--- START ---
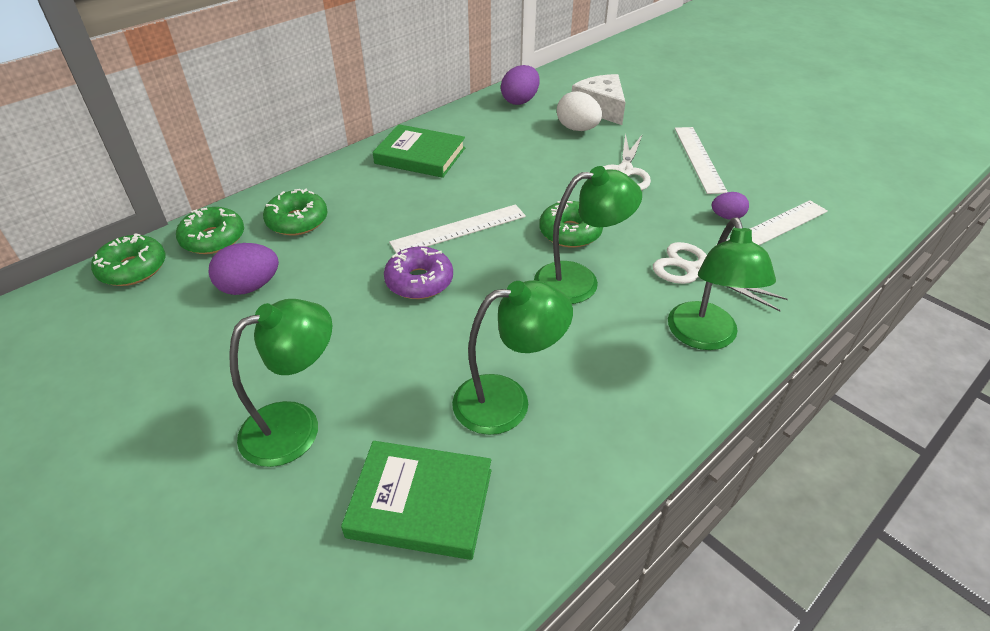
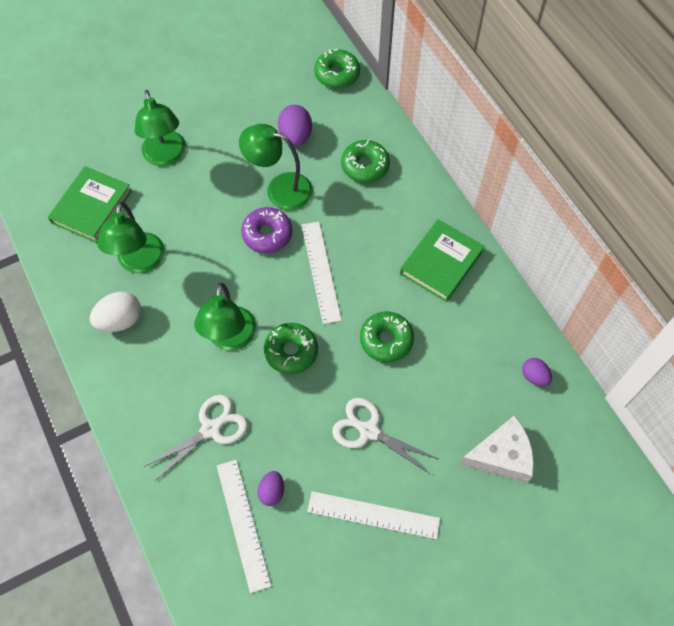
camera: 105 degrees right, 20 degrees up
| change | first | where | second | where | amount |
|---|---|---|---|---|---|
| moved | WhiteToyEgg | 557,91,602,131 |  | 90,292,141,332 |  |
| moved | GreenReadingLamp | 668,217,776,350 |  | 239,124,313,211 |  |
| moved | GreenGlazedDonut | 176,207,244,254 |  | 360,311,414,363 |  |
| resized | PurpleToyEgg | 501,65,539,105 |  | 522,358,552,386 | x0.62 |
--- END ---
WORK TO COMPLETE
The result should be the full set of entries above, restated exactly and without images.

WORKED SOLUTION
camera: 105 degrees right, 20 degrees up
| change | first | where | second | where | amount |
|---|---|---|---|---|---|
| moved | WhiteToyEgg | 557,91,602,131 |  | 90,292,141,332 |  |
| moved | GreenReadingLamp | 668,217,776,350 |  | 239,124,313,211 |  |
| moved | GreenGlazedDonut | 176,207,244,254 |  | 360,311,414,363 |  |
| resized | PurpleToyEgg | 501,65,539,105 |  | 522,358,552,386 | x0.62 |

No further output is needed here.